◆ **What you are asked to do**: Convert the lines below into a Markdown table with two columns, Row and Line, giving each row a number. Leave out the pictures and any blank lines.

◆ **Input rows**:

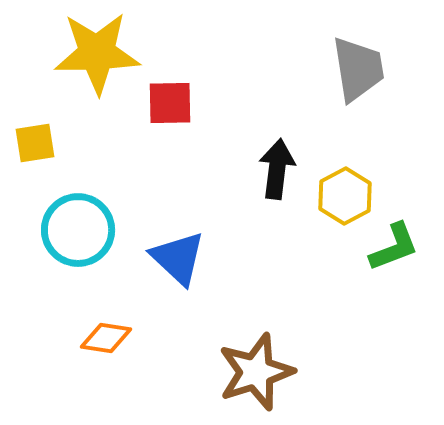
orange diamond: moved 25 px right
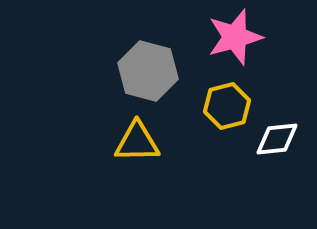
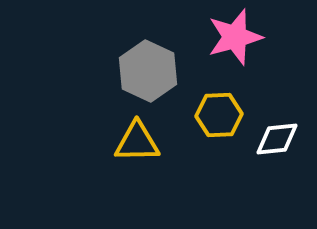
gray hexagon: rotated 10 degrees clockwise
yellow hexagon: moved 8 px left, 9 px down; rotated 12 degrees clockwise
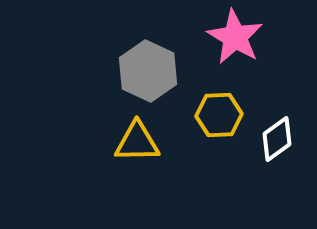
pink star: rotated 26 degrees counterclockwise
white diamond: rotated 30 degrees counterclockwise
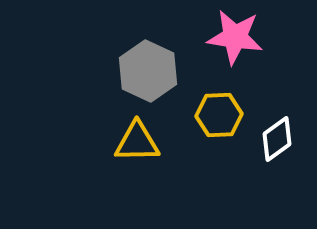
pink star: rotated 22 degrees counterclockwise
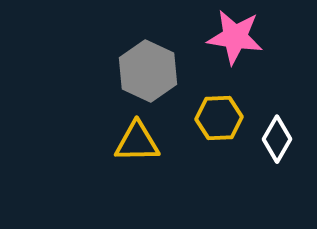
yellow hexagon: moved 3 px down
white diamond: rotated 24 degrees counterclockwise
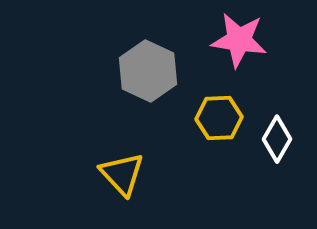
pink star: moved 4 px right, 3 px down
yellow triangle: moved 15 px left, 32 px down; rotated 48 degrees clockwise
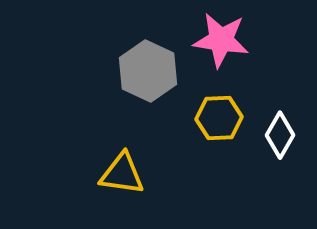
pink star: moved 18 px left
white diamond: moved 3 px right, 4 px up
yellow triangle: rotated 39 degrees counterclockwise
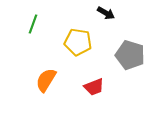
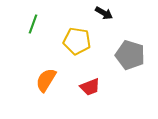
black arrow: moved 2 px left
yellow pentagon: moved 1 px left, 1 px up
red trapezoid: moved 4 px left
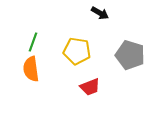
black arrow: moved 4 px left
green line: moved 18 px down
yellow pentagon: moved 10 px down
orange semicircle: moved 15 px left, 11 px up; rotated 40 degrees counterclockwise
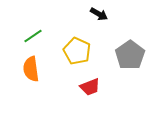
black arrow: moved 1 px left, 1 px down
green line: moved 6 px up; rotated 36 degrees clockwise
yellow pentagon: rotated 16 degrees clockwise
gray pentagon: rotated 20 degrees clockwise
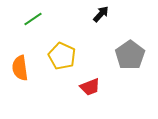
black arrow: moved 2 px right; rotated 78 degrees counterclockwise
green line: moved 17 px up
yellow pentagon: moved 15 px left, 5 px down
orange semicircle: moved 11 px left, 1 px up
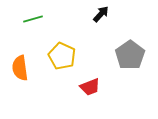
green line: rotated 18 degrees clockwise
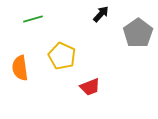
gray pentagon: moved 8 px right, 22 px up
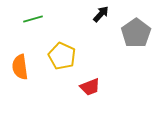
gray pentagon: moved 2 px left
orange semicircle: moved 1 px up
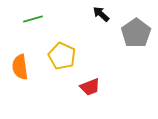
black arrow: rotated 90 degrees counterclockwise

◆ **Task answer**:
| Row | Line |
|---|---|
| 1 | orange diamond: moved 25 px right |
| 2 | gray hexagon: rotated 10 degrees clockwise |
| 3 | yellow hexagon: moved 8 px left, 9 px down; rotated 12 degrees clockwise |
| 4 | pink star: rotated 26 degrees counterclockwise |
| 5 | white diamond: rotated 30 degrees counterclockwise |
| 6 | pink star: rotated 22 degrees counterclockwise |
| 7 | yellow hexagon: moved 3 px down |
| 8 | white diamond: rotated 24 degrees counterclockwise |
| 9 | pink star: moved 4 px right, 3 px down |
| 10 | yellow triangle: moved 15 px left, 32 px down; rotated 48 degrees clockwise |
| 11 | pink star: moved 18 px left |
| 12 | white diamond: moved 3 px right, 4 px up |
| 13 | yellow triangle: rotated 39 degrees counterclockwise |
| 14 | black arrow: moved 2 px left |
| 15 | yellow pentagon: moved 1 px left, 1 px up |
| 16 | red trapezoid: moved 4 px left |
| 17 | black arrow: moved 4 px left |
| 18 | green line: moved 18 px down |
| 19 | yellow pentagon: moved 10 px down |
| 20 | orange semicircle: moved 15 px left, 11 px up; rotated 40 degrees counterclockwise |
| 21 | black arrow: moved 1 px left, 1 px down |
| 22 | green line: moved 6 px up; rotated 36 degrees clockwise |
| 23 | yellow pentagon: rotated 16 degrees clockwise |
| 24 | gray pentagon: rotated 20 degrees clockwise |
| 25 | black arrow: moved 2 px right; rotated 78 degrees counterclockwise |
| 26 | green line: moved 17 px up |
| 27 | yellow pentagon: moved 15 px left, 5 px down |
| 28 | orange semicircle: moved 11 px left, 1 px up |
| 29 | green line: rotated 18 degrees clockwise |
| 30 | gray pentagon: moved 8 px right, 22 px up |
| 31 | gray pentagon: moved 2 px left |
| 32 | orange semicircle: moved 1 px up |
| 33 | black arrow: rotated 90 degrees counterclockwise |